Data excerpts:
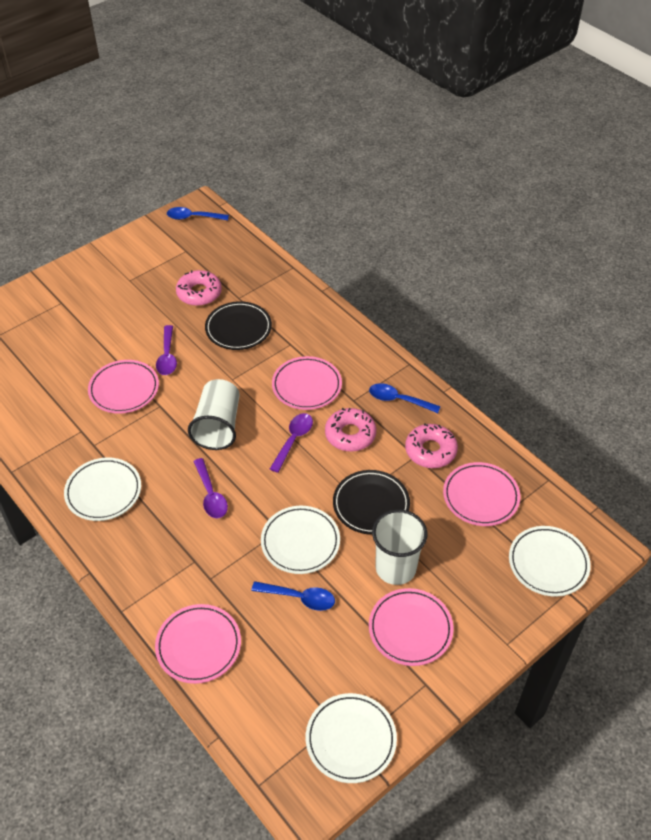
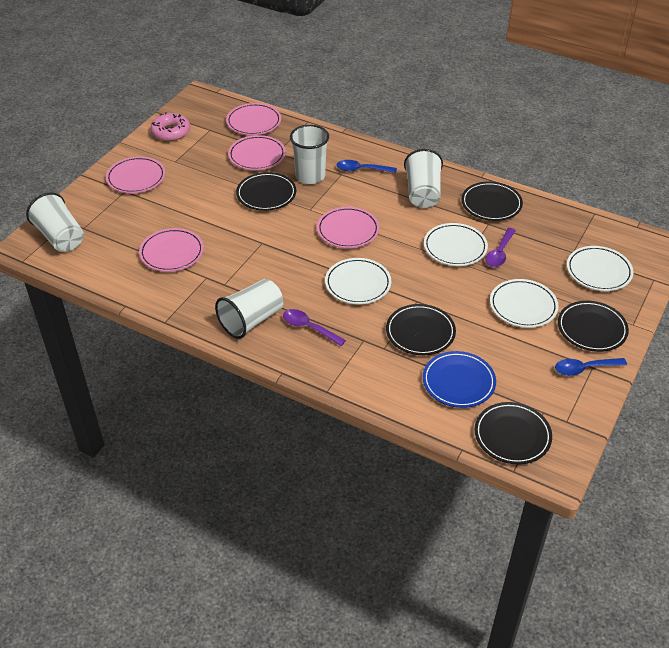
black plate: 2 -> 5
blue plate: 0 -> 1
blue spoon: 3 -> 2
pink donut: 3 -> 1
purple spoon: 3 -> 2
white cup: 2 -> 4

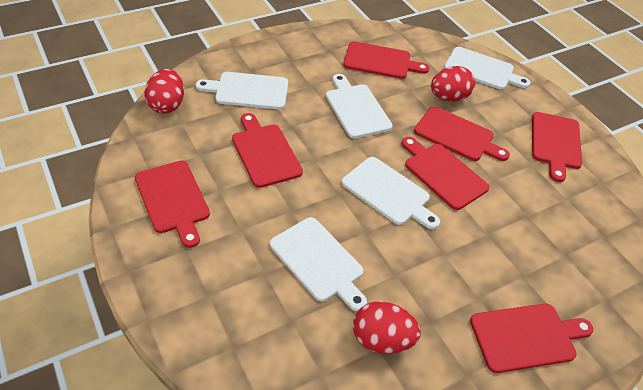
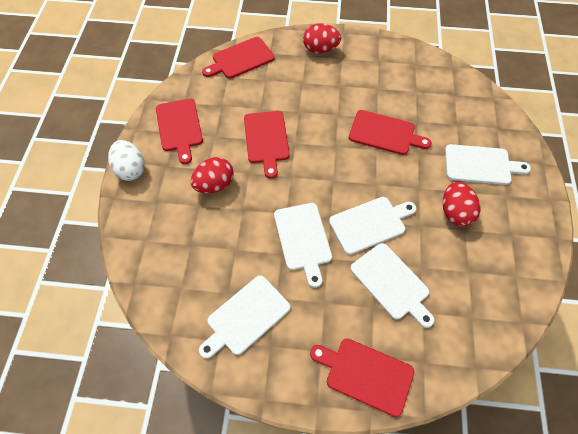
red cutting board: 7 -> 5
white egg: 0 -> 1

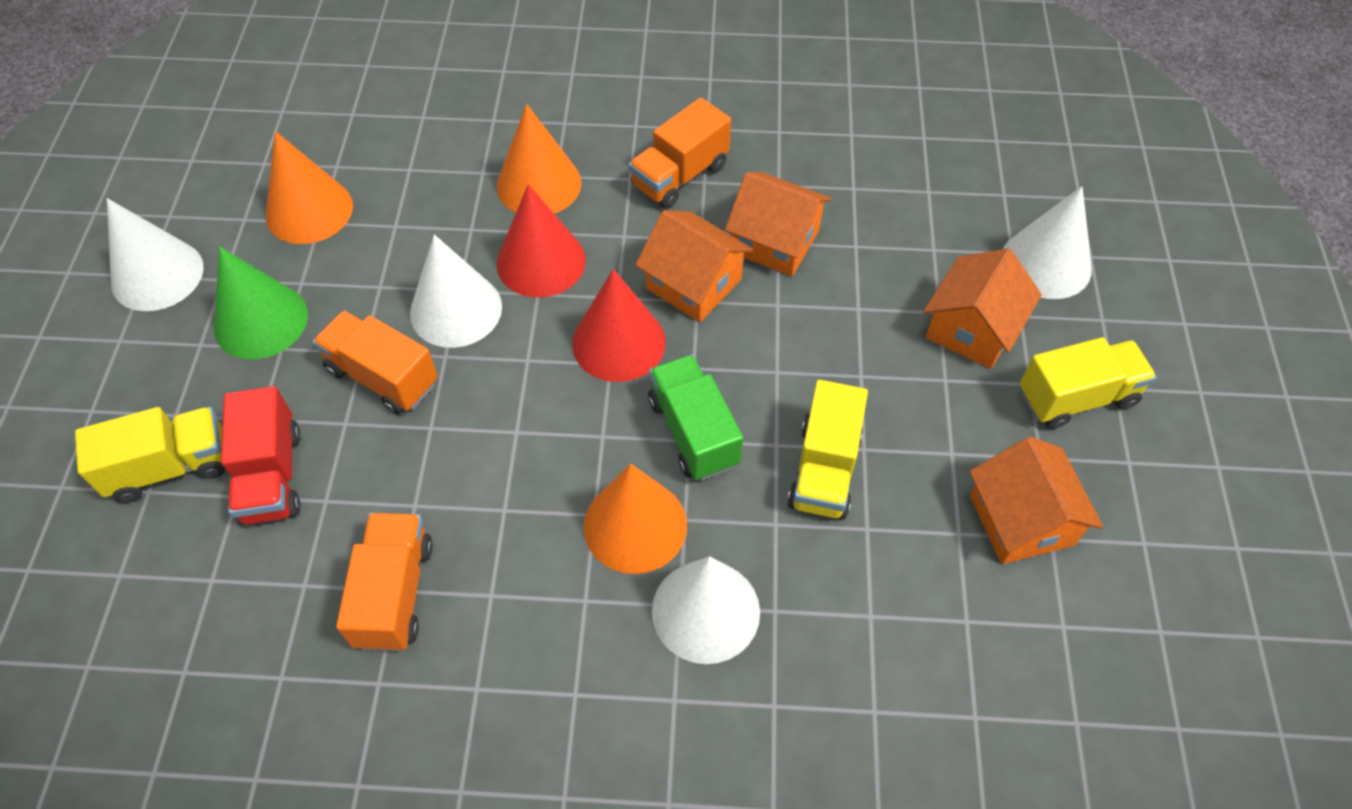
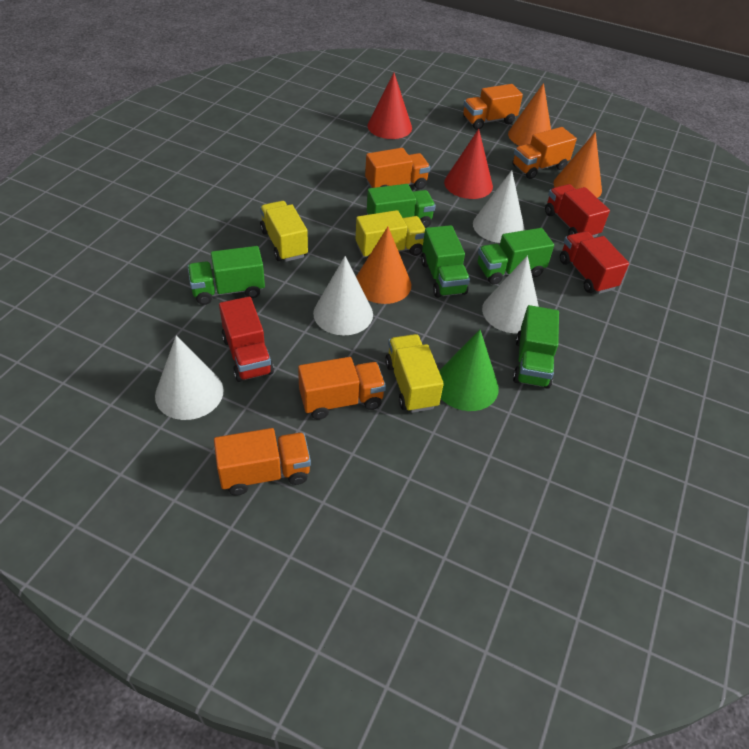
green truck: 1 -> 5
orange house: 4 -> 0
orange truck: 3 -> 5
red truck: 1 -> 3

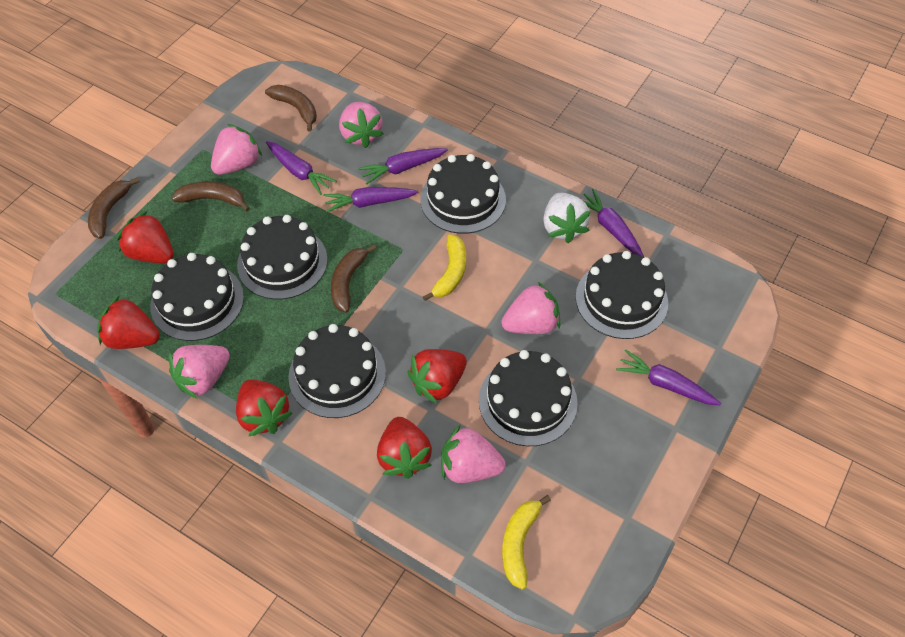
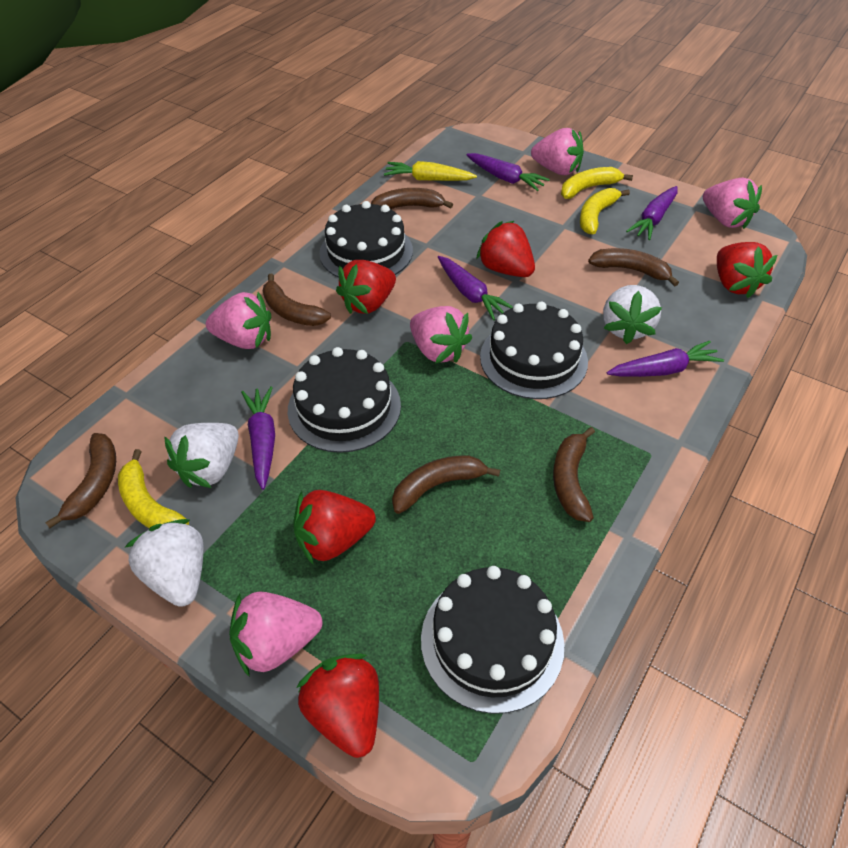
black cake: 6 -> 4
brown banana: 4 -> 6
white strawberry: 1 -> 3
yellow banana: 2 -> 3
yellow carrot: 0 -> 1

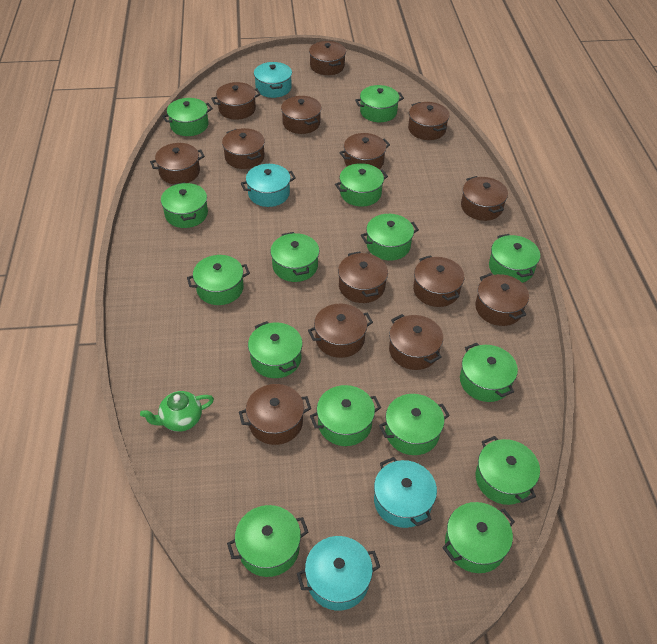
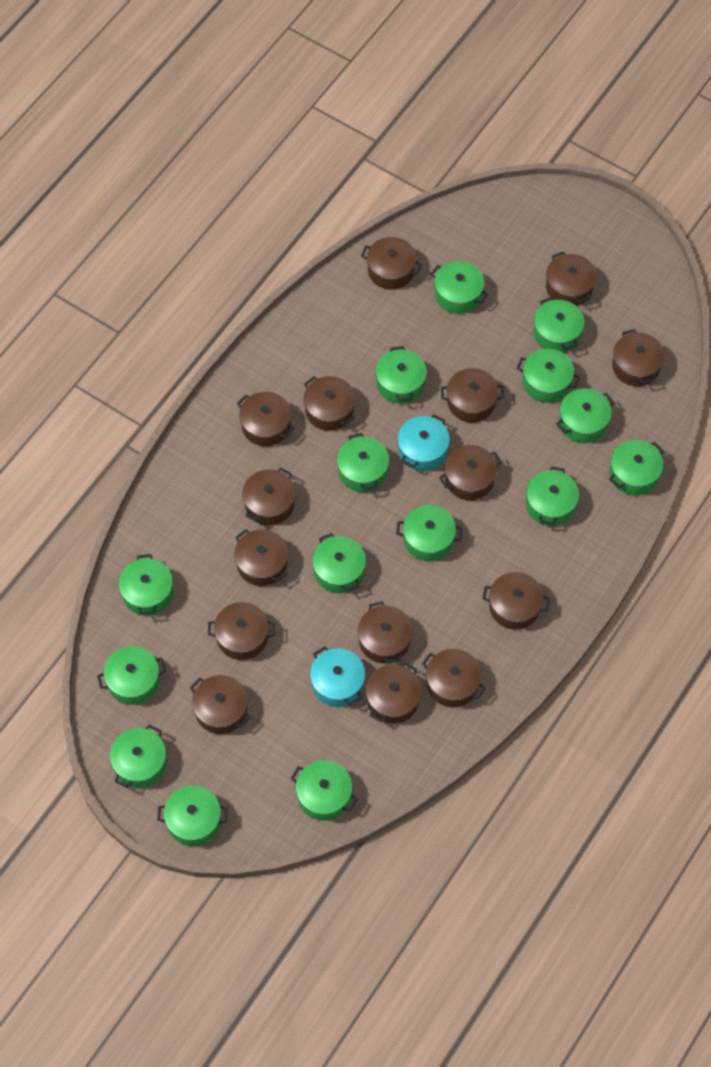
brown pot: 14 -> 15
green teapot: 1 -> 0
turquoise pot: 4 -> 2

_What this task involves:_ Copy the data in full. No pictures belong in the copy.

_Response below:_
black plate: 2 -> 5
blue plate: 0 -> 1
blue spoon: 3 -> 2
pink donut: 3 -> 1
purple spoon: 3 -> 2
white cup: 2 -> 4

red cutting board: 7 -> 5
white egg: 0 -> 1

green truck: 1 -> 5
orange house: 4 -> 0
orange truck: 3 -> 5
red truck: 1 -> 3

black cake: 6 -> 4
brown banana: 4 -> 6
white strawberry: 1 -> 3
yellow banana: 2 -> 3
yellow carrot: 0 -> 1

brown pot: 14 -> 15
green teapot: 1 -> 0
turquoise pot: 4 -> 2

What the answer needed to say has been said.